▶ **YOUR TASK**:
An exact copy of the records is needed; please leave the images out.

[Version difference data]
-=-=-
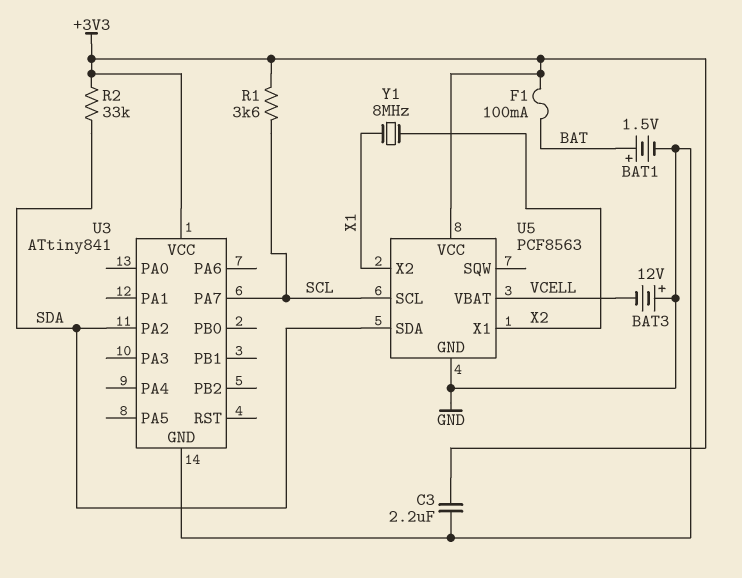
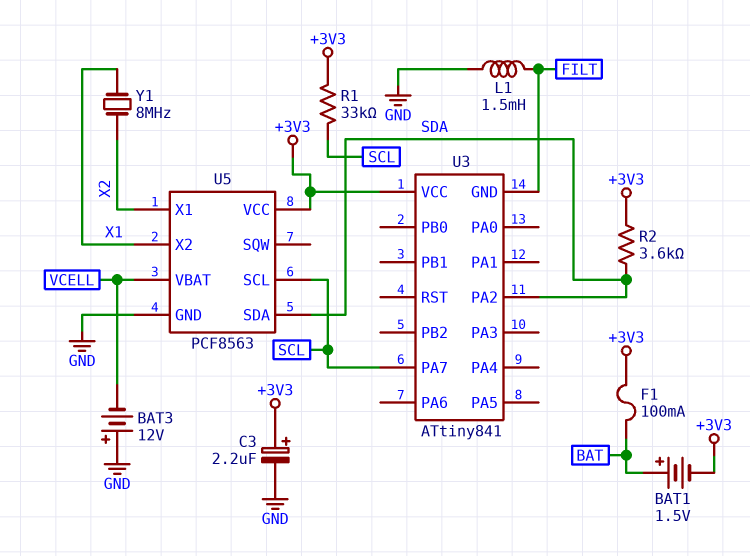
BAT1: 1.5V (plus BAT, minus GND) -> 1.5V (plus BAT, minus +3V3)
C3: 2.2uF (+3V3, GND) -> 2.2uF (plus +3V3, minus GND)
L1: none -> 1.5mH (FILT, GND)
R1: 3.6k (+3V3, SCL) -> 33k (+3V3, SCL)
R2: 33k (+3V3, SDA) -> 3.6k (+3V3, SDA)
U3 pin GND: GND -> FILT

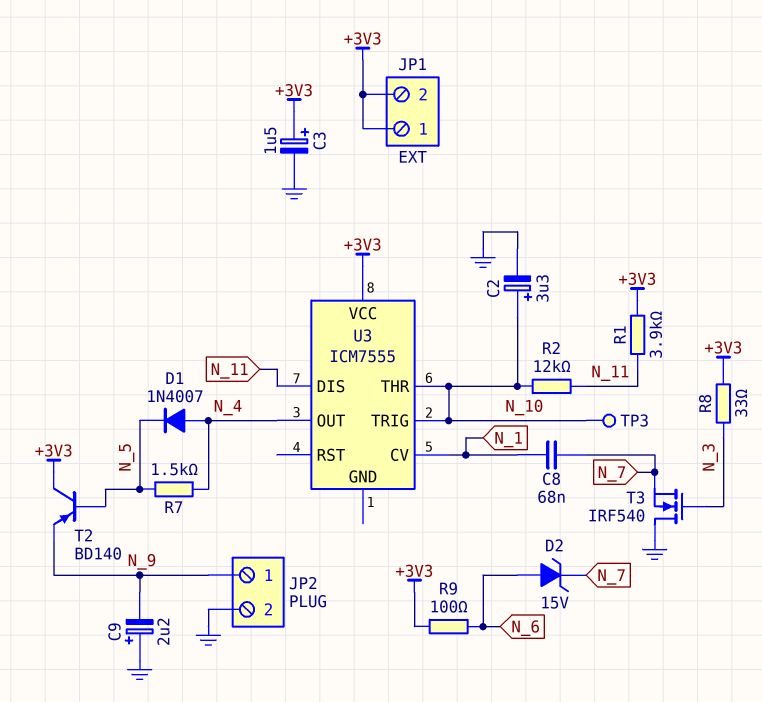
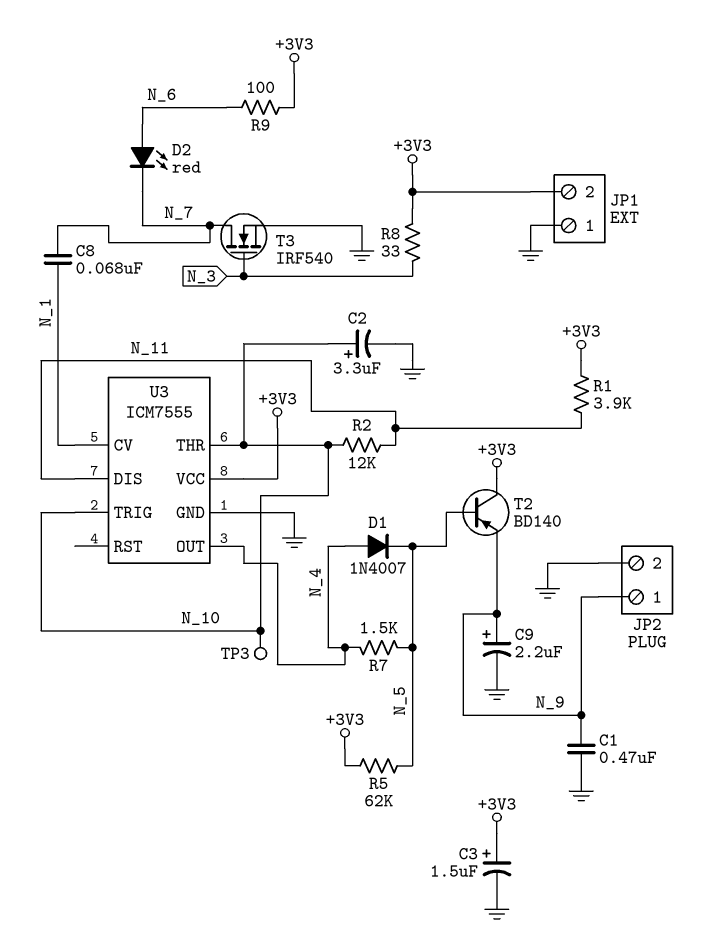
C1: none -> 470nF (GND, N_9)
C9: 2.2uF (plus GND, minus N_9) -> 2.2uF (plus N_9, minus GND)
D2: zener 15V (A N_6, K N_7) -> LED red (A N_6, K N_7)
JP1 pin 1: +3V3 -> GND
R5: none -> 62k (+3V3, N_5)
T3: NMOS IRF540 (G N_3, D GND, S N_7) -> NMOS IRF540 (G N_3, D N_7, S GND)
U3 pin GND: none -> GND

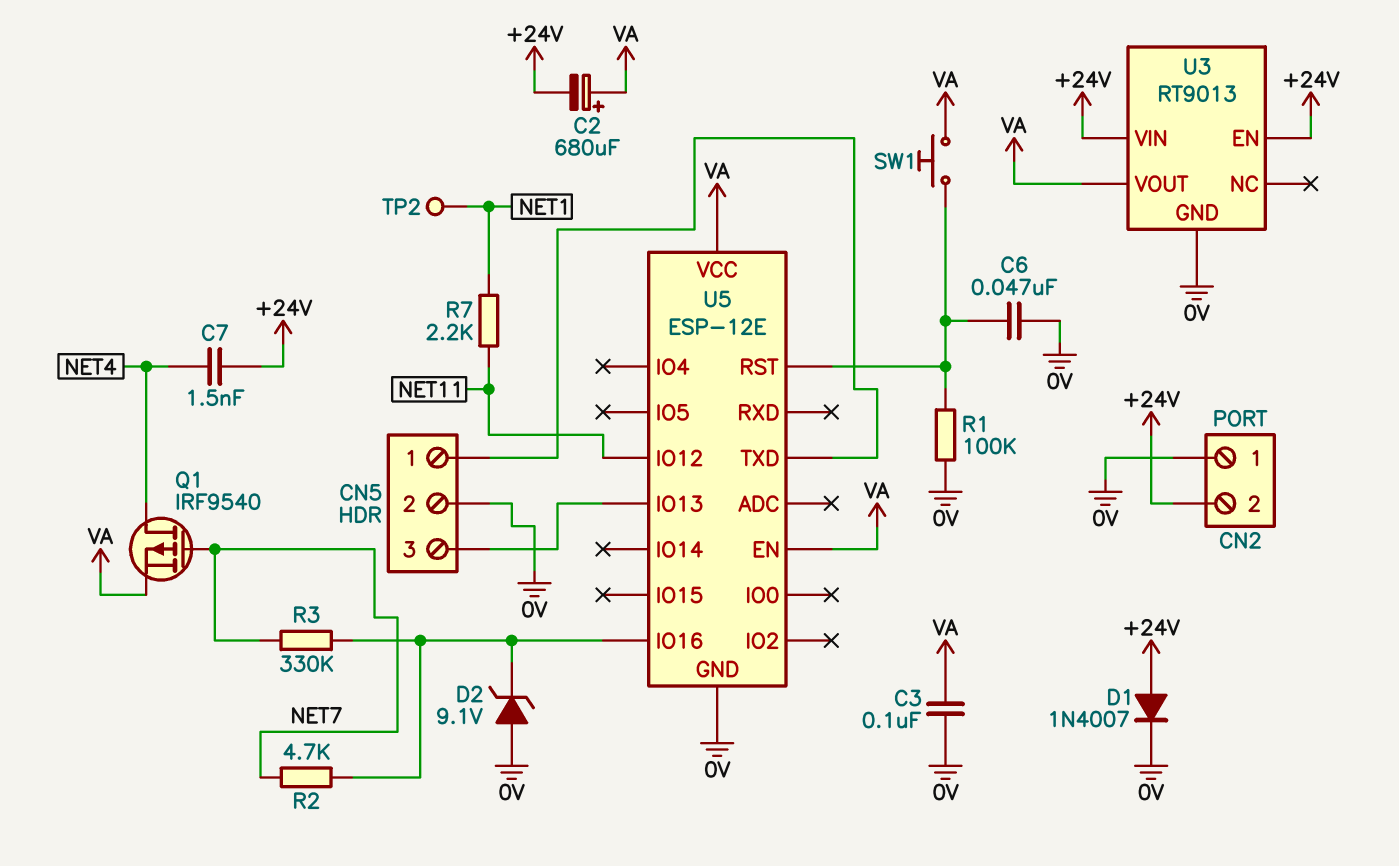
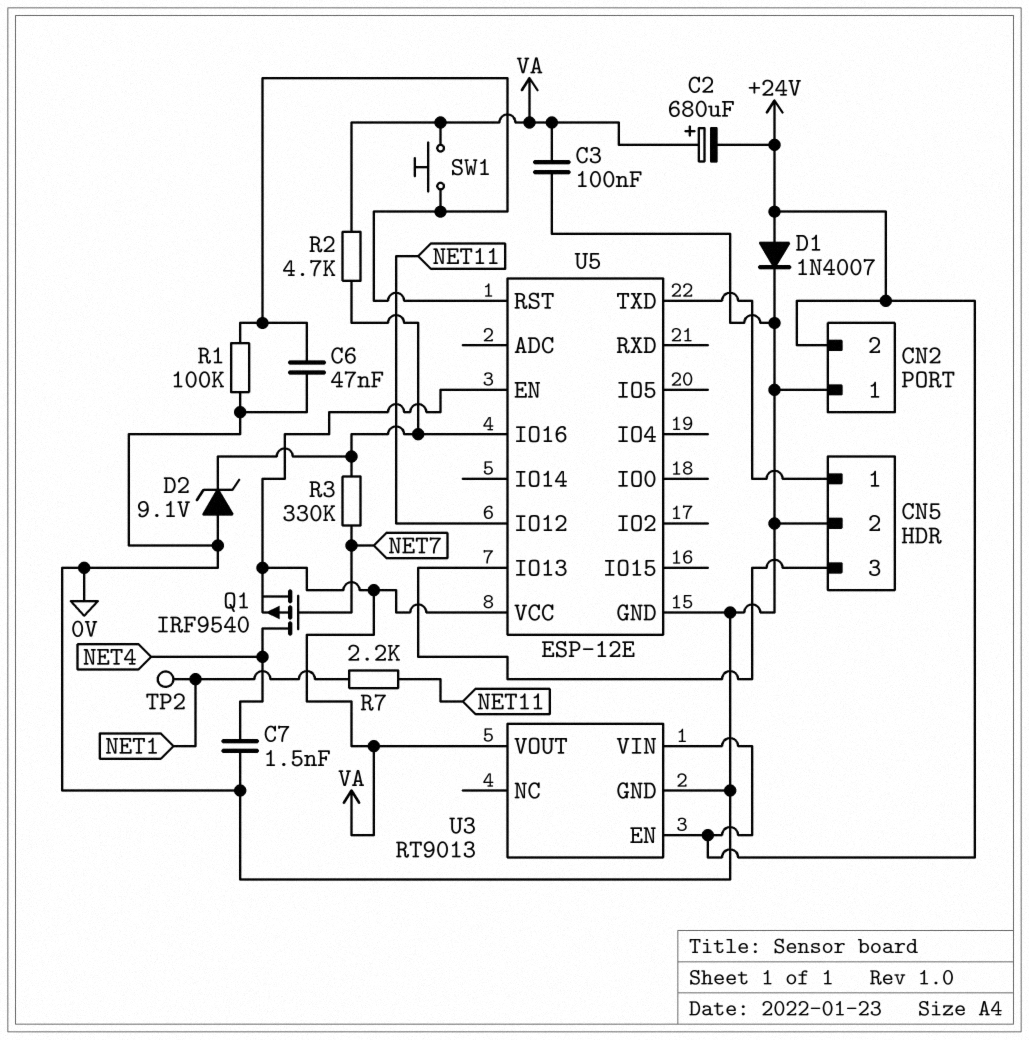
C7: 1.5nF (+24V, NET4) -> 1.5nF (0V, NET4)
R2: 4.7k (NET7, U5/IO16) -> 4.7k (U5/IO16, VA)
-=-=-
▶ **EXPECTED ANSWER**:
BAT1: 1.5V (plus BAT, minus GND) -> 1.5V (plus BAT, minus +3V3)
C3: 2.2uF (+3V3, GND) -> 2.2uF (plus +3V3, minus GND)
L1: none -> 1.5mH (FILT, GND)
R1: 3.6k (+3V3, SCL) -> 33k (+3V3, SCL)
R2: 33k (+3V3, SDA) -> 3.6k (+3V3, SDA)
U3 pin GND: GND -> FILT

C1: none -> 470nF (GND, N_9)
C9: 2.2uF (plus GND, minus N_9) -> 2.2uF (plus N_9, minus GND)
D2: zener 15V (A N_6, K N_7) -> LED red (A N_6, K N_7)
JP1 pin 1: +3V3 -> GND
R5: none -> 62k (+3V3, N_5)
T3: NMOS IRF540 (G N_3, D GND, S N_7) -> NMOS IRF540 (G N_3, D N_7, S GND)
U3 pin GND: none -> GND

C7: 1.5nF (+24V, NET4) -> 1.5nF (0V, NET4)
R2: 4.7k (NET7, U5/IO16) -> 4.7k (U5/IO16, VA)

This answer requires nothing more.